Work to complete
Give back the listing in full and exactly, leaving out the images.
----------------
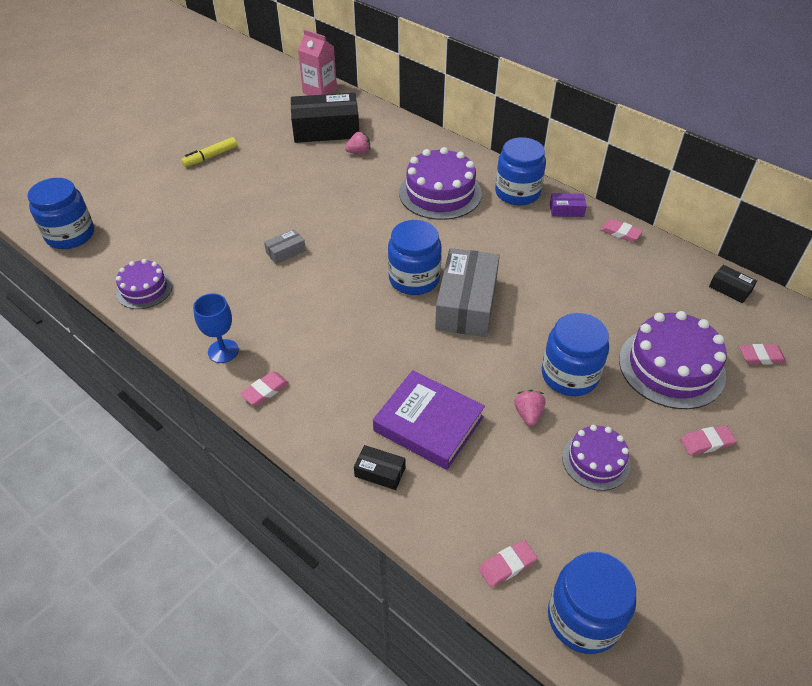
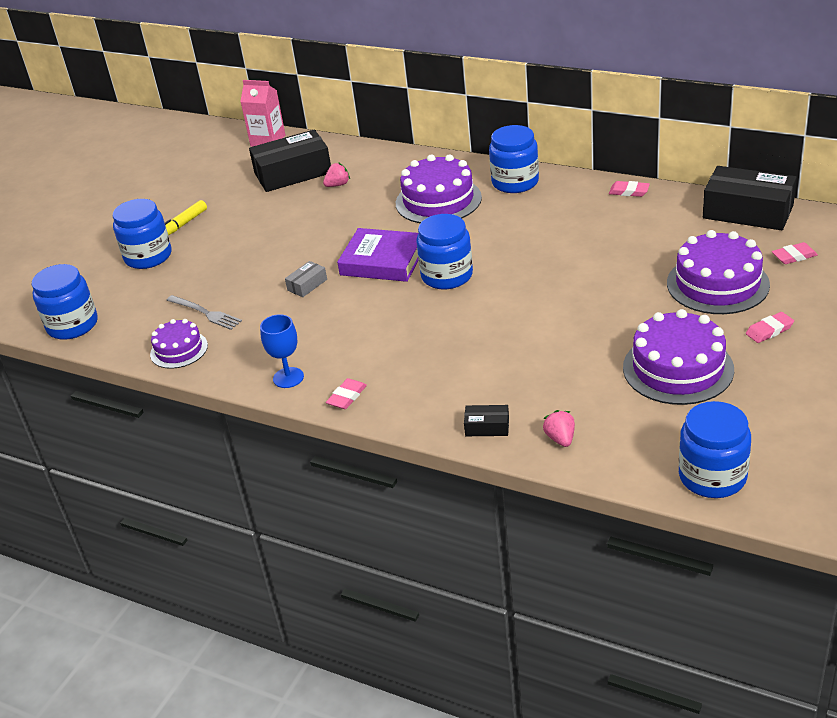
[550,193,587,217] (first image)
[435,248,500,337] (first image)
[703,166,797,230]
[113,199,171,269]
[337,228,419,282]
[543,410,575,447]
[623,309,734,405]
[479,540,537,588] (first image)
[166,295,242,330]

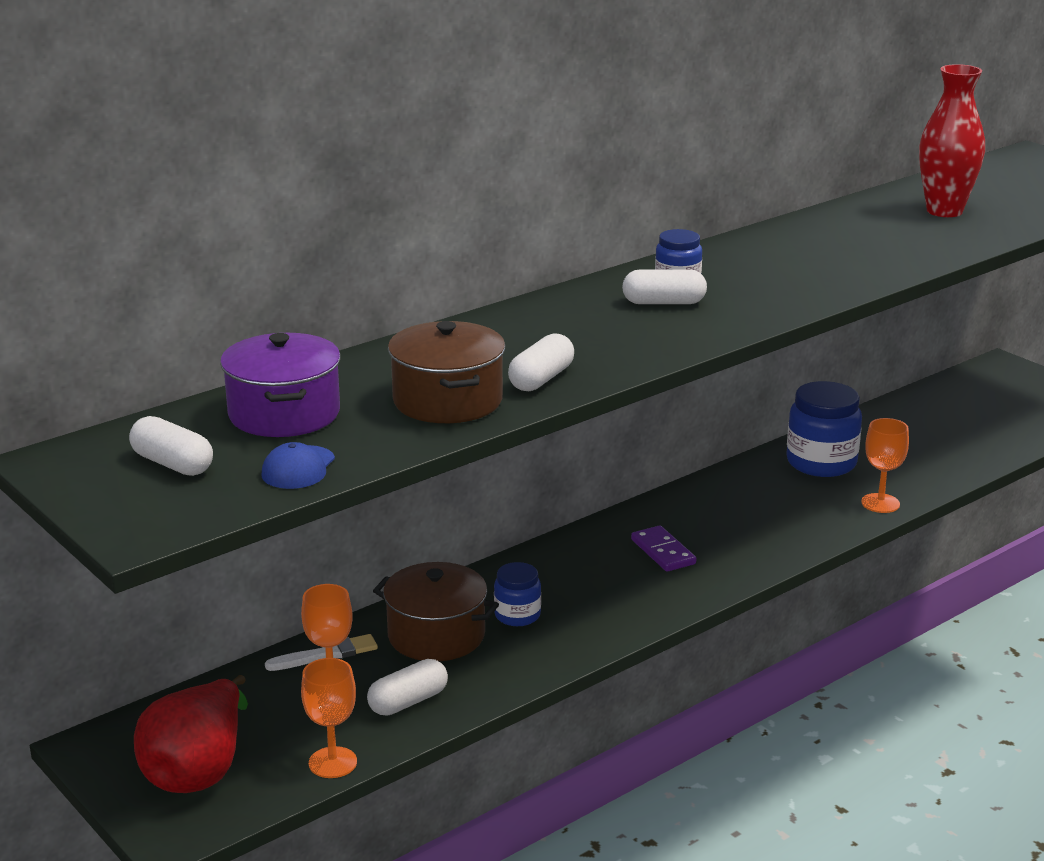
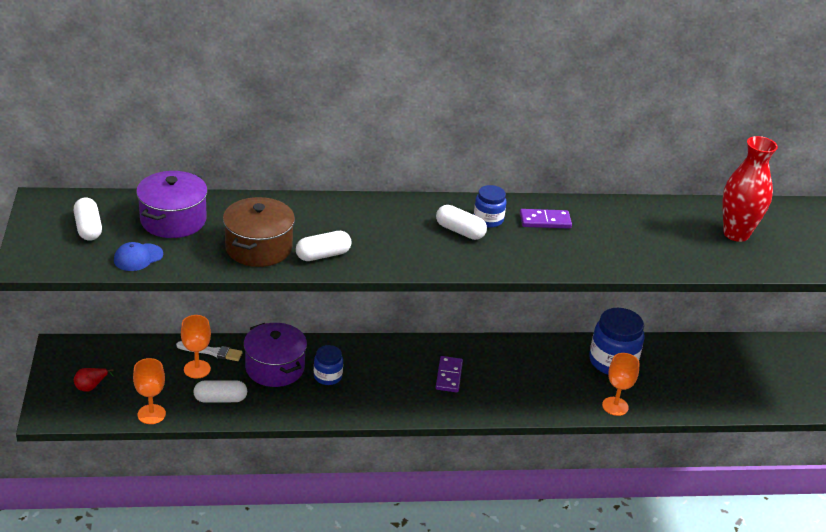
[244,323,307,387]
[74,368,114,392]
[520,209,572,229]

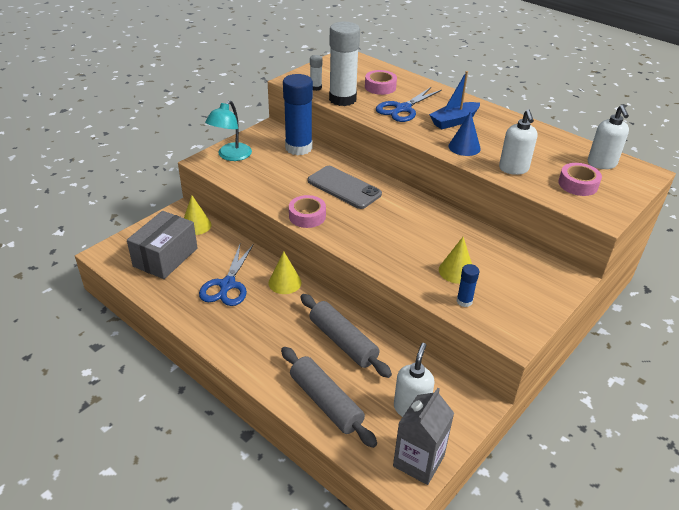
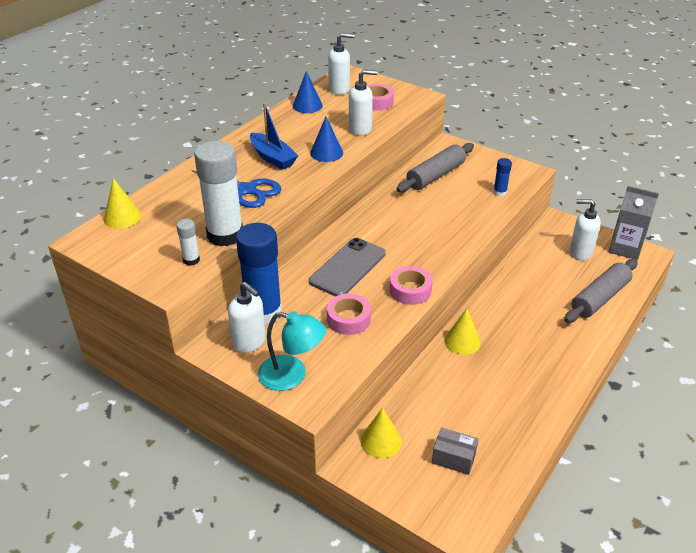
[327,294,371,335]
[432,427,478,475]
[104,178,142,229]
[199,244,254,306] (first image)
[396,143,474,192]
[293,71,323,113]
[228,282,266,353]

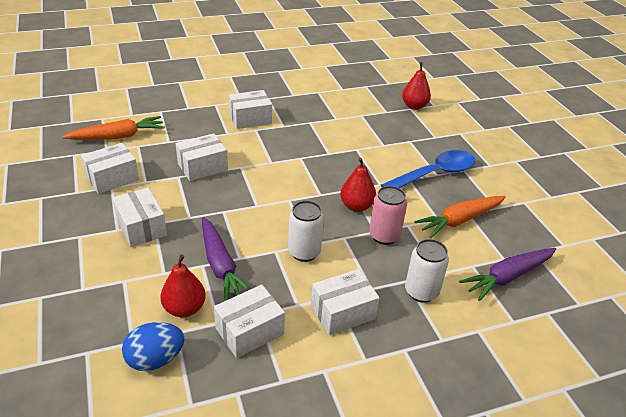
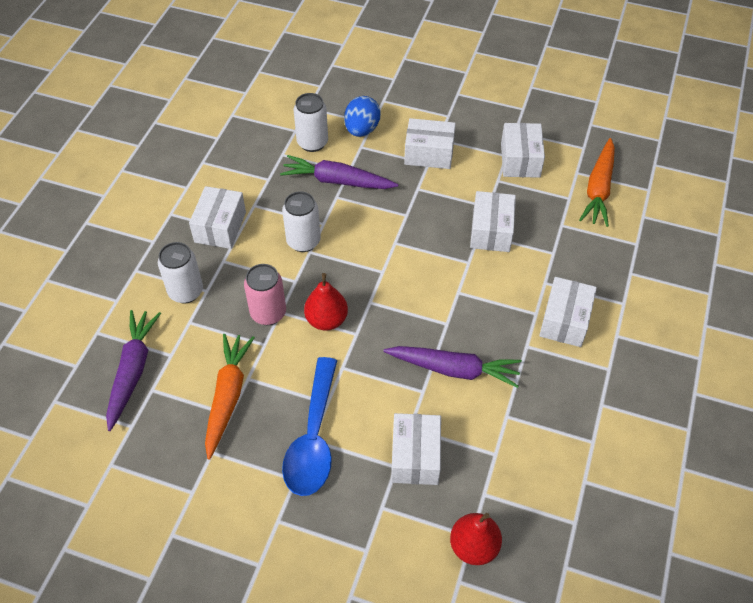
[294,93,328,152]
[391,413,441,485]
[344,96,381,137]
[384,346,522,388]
----------------
Output of the task
[550,193,587,217] (first image)
[435,248,500,337] (first image)
[703,166,797,230]
[113,199,171,269]
[337,228,419,282]
[543,410,575,447]
[623,309,734,405]
[479,540,537,588] (first image)
[166,295,242,330]

[244,323,307,387]
[74,368,114,392]
[520,209,572,229]

[327,294,371,335]
[432,427,478,475]
[104,178,142,229]
[199,244,254,306] (first image)
[396,143,474,192]
[293,71,323,113]
[228,282,266,353]

[294,93,328,152]
[391,413,441,485]
[344,96,381,137]
[384,346,522,388]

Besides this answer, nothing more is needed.